→ **Prompt**
In the data that follows, every line containing the word "plus" should be returned.

→ **Extracted records**
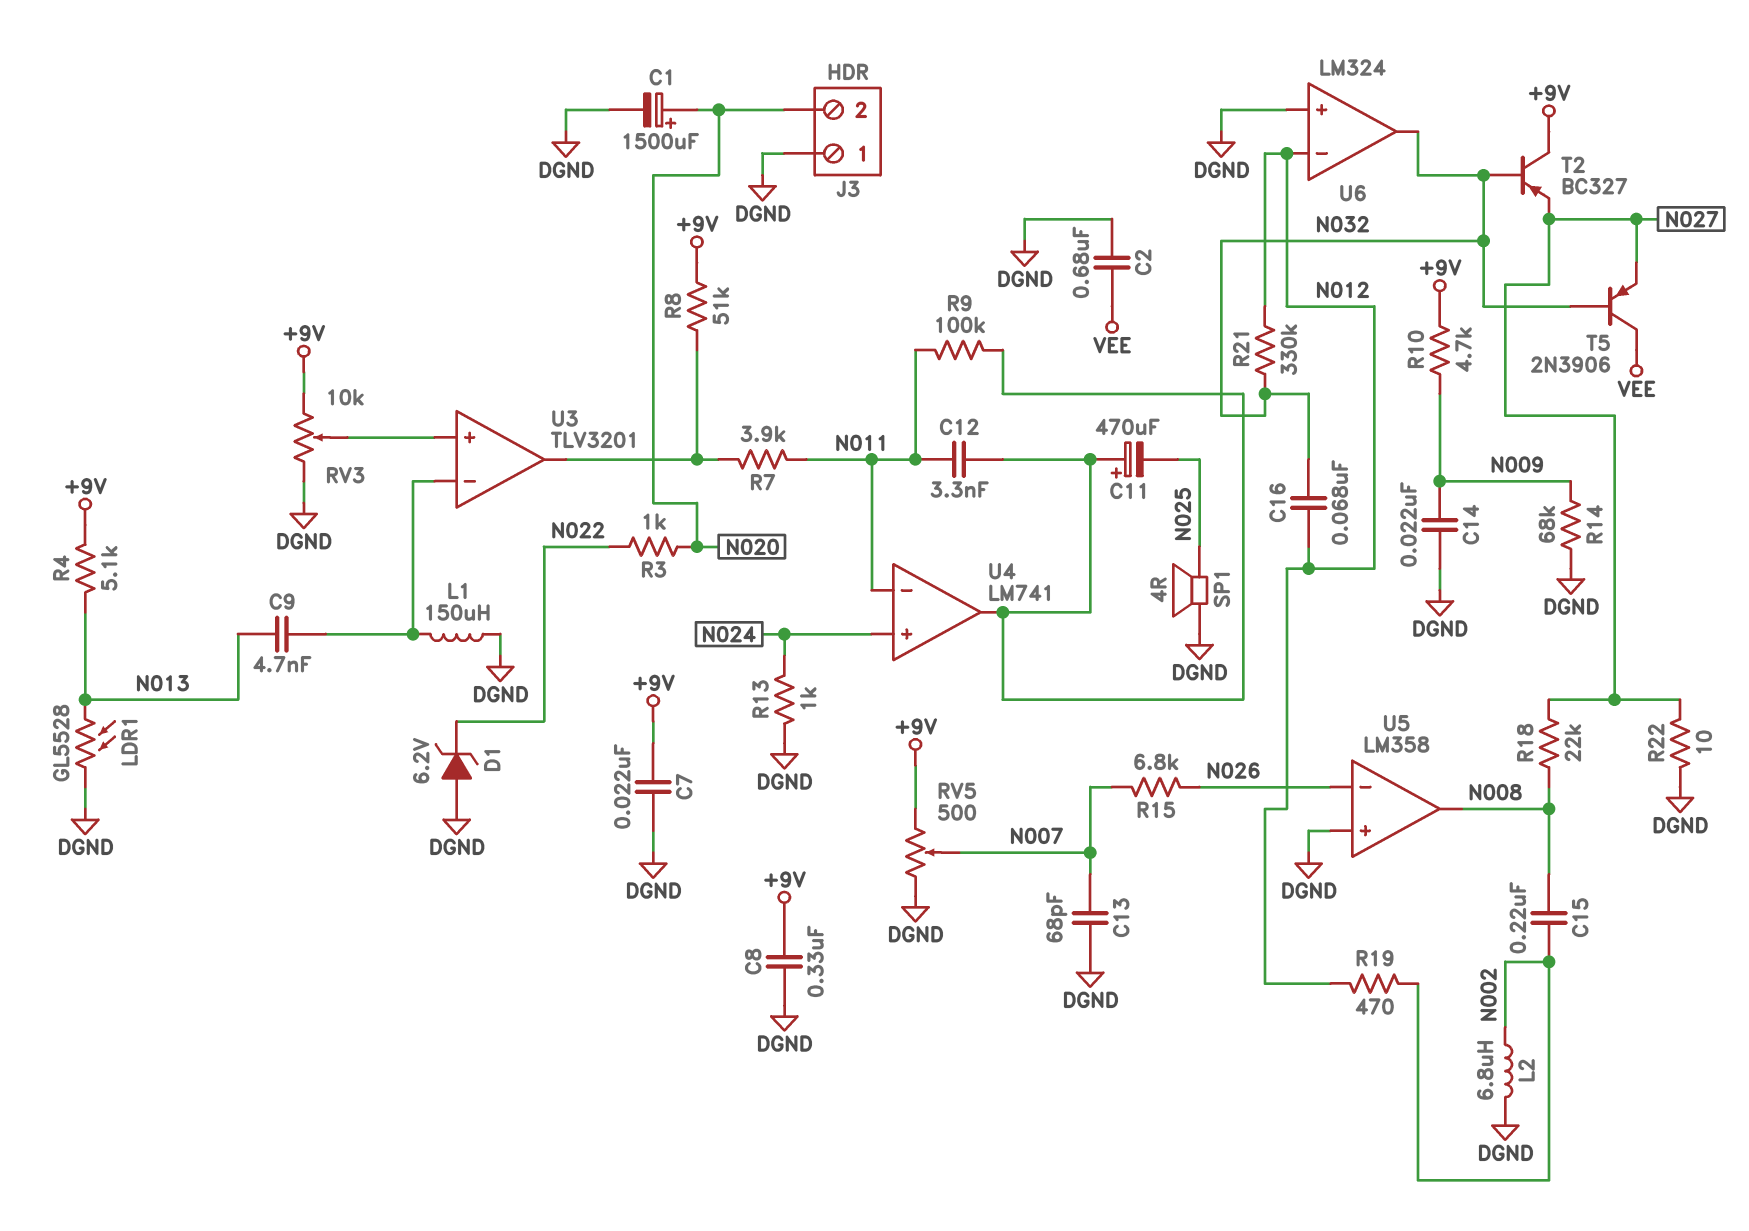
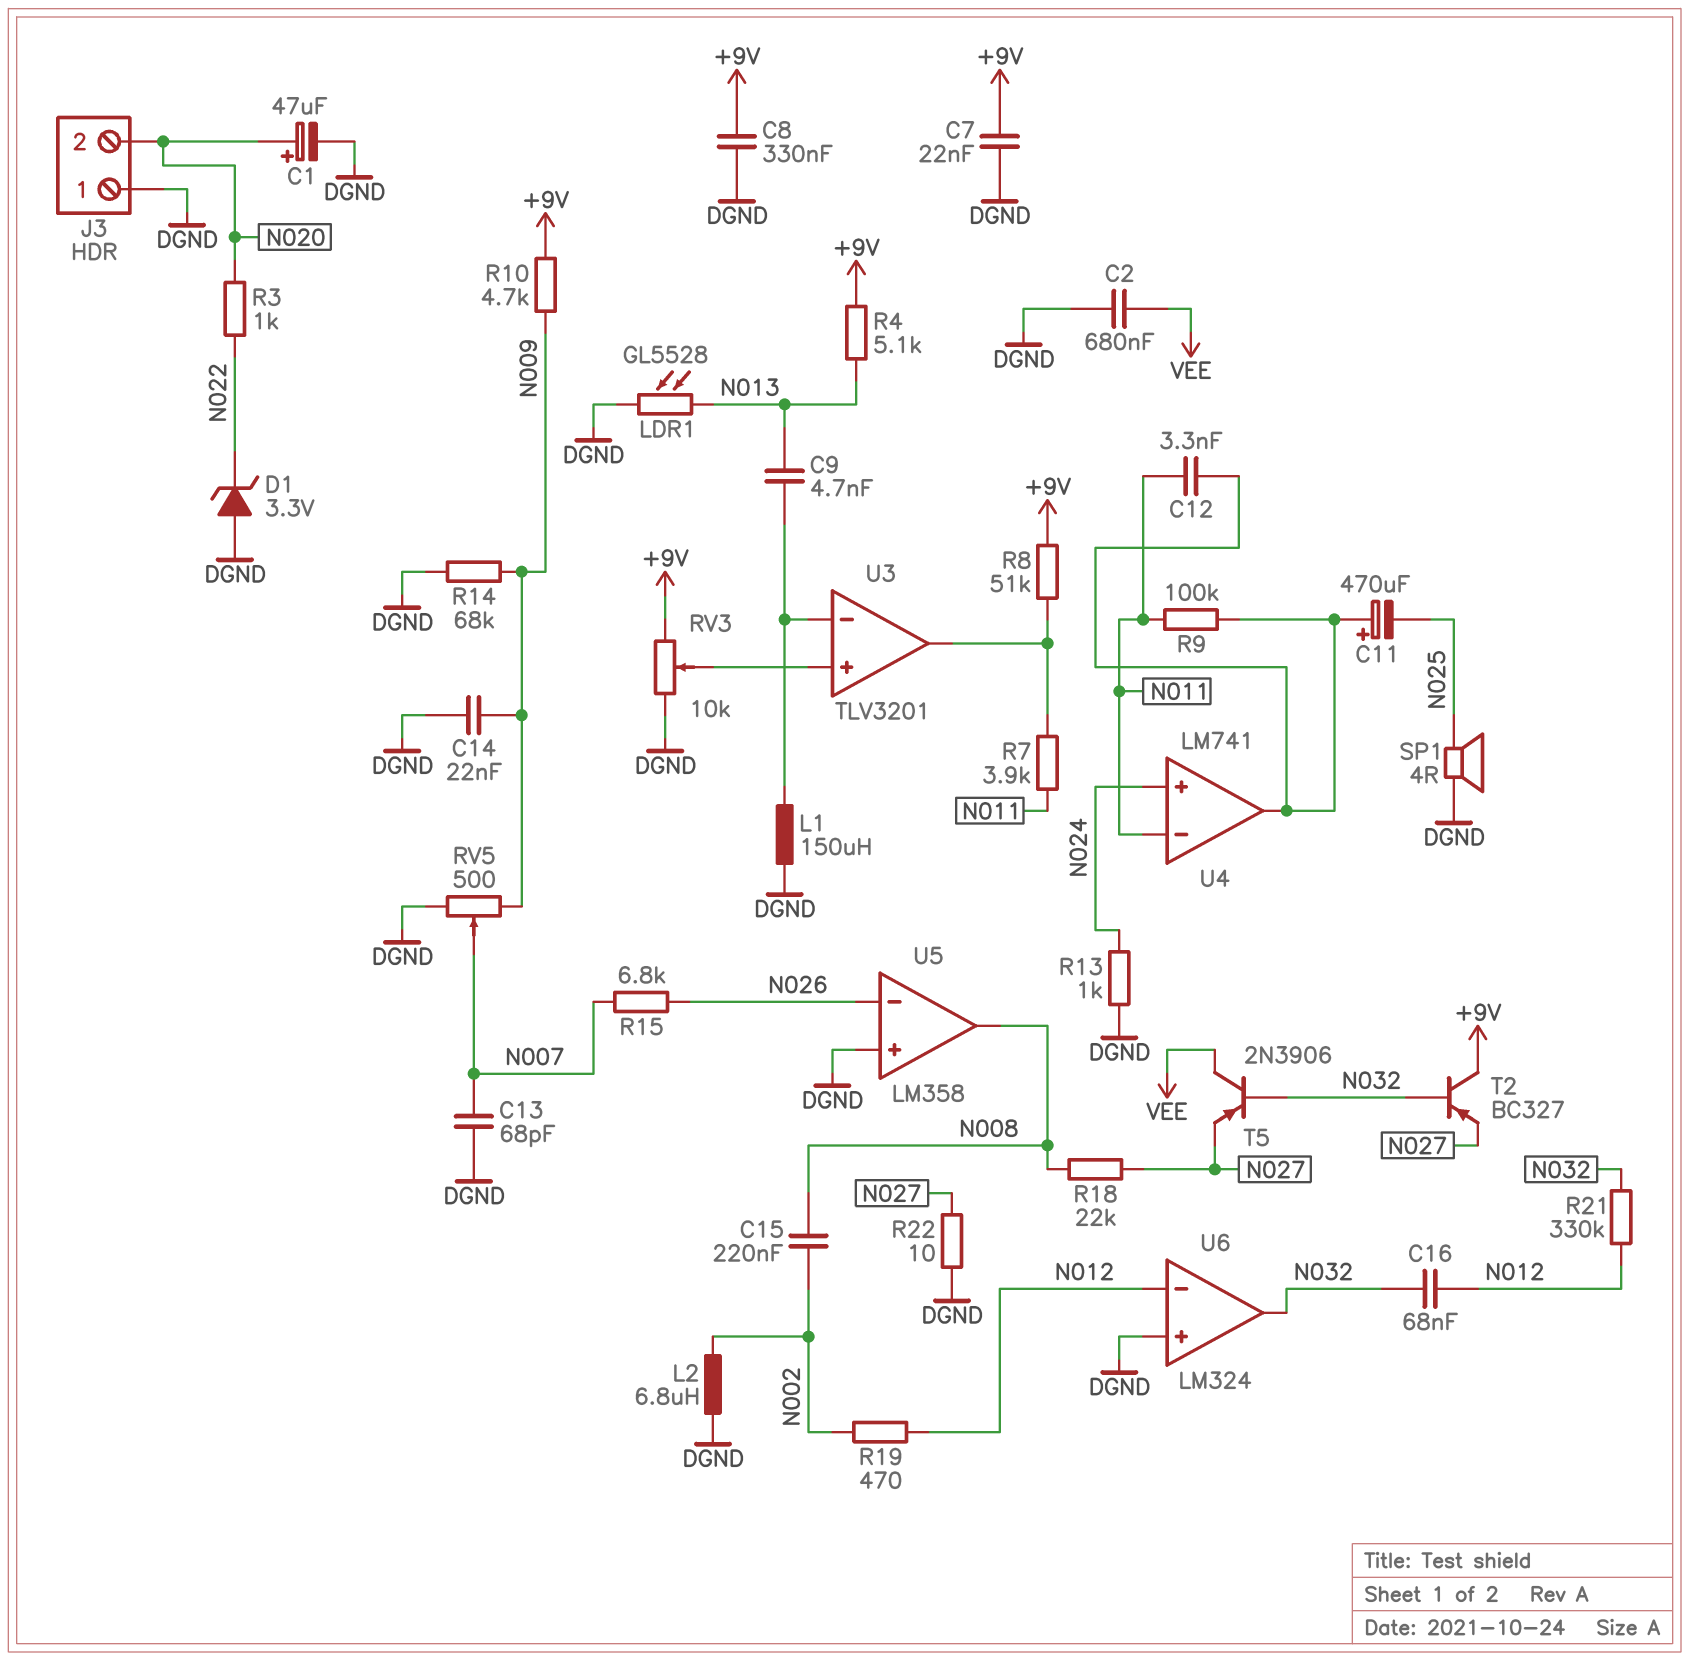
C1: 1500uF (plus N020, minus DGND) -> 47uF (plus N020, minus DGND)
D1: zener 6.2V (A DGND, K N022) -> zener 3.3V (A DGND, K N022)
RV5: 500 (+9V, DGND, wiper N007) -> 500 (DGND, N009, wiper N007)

...

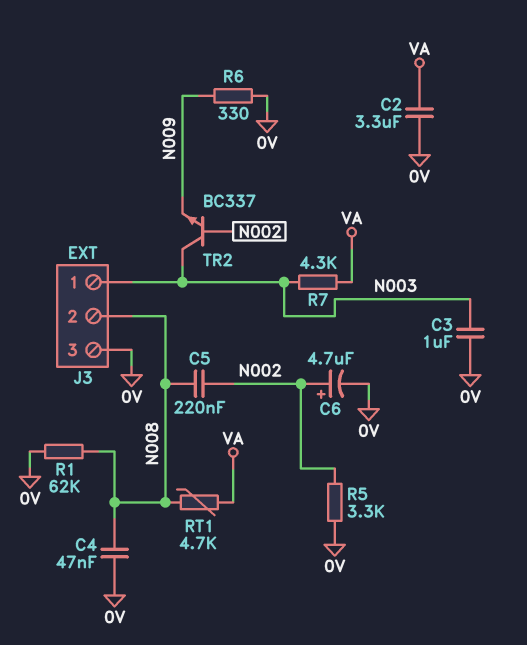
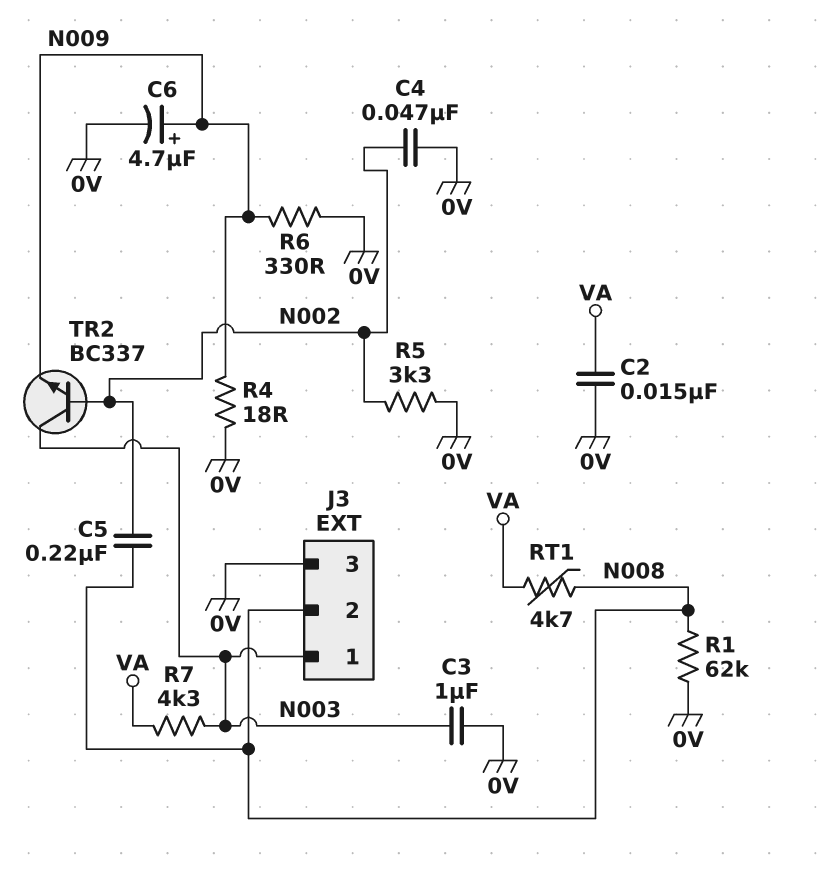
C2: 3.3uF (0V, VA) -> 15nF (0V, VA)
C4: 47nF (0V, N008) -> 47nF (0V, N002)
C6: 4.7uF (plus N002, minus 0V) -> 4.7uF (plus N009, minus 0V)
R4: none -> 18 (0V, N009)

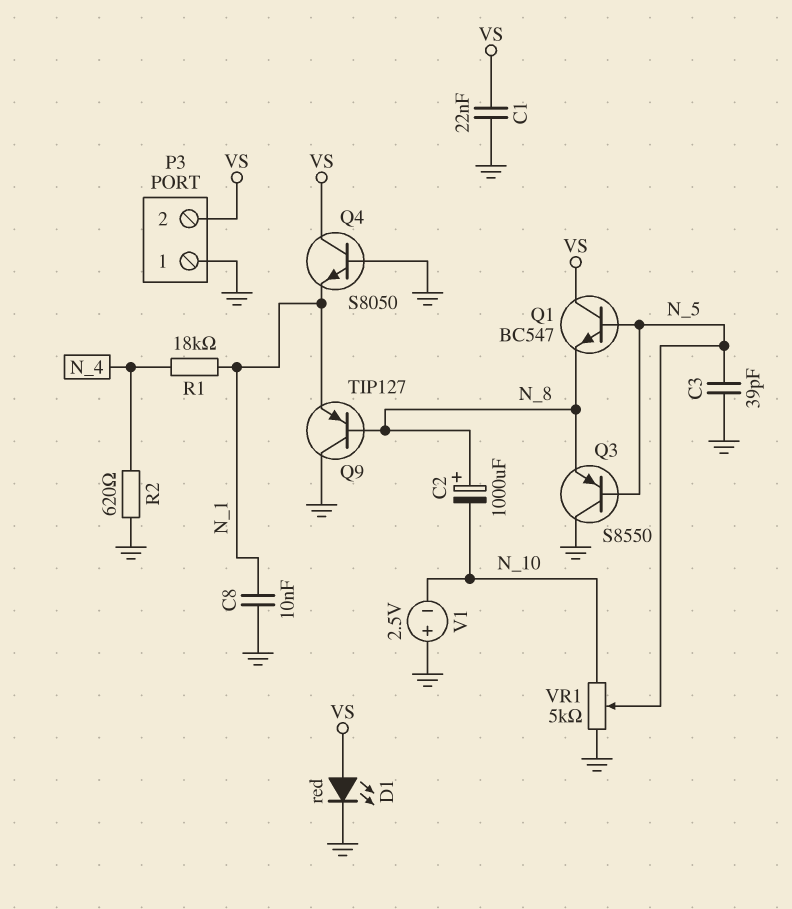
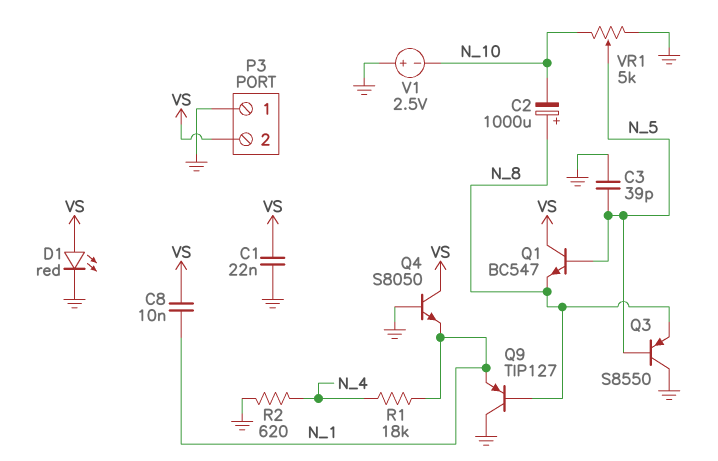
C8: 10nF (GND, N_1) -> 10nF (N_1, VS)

→ **Solution**
C1: 1500uF (plus N020, minus DGND) -> 47uF (plus N020, minus DGND)
C6: 4.7uF (plus N002, minus 0V) -> 4.7uF (plus N009, minus 0V)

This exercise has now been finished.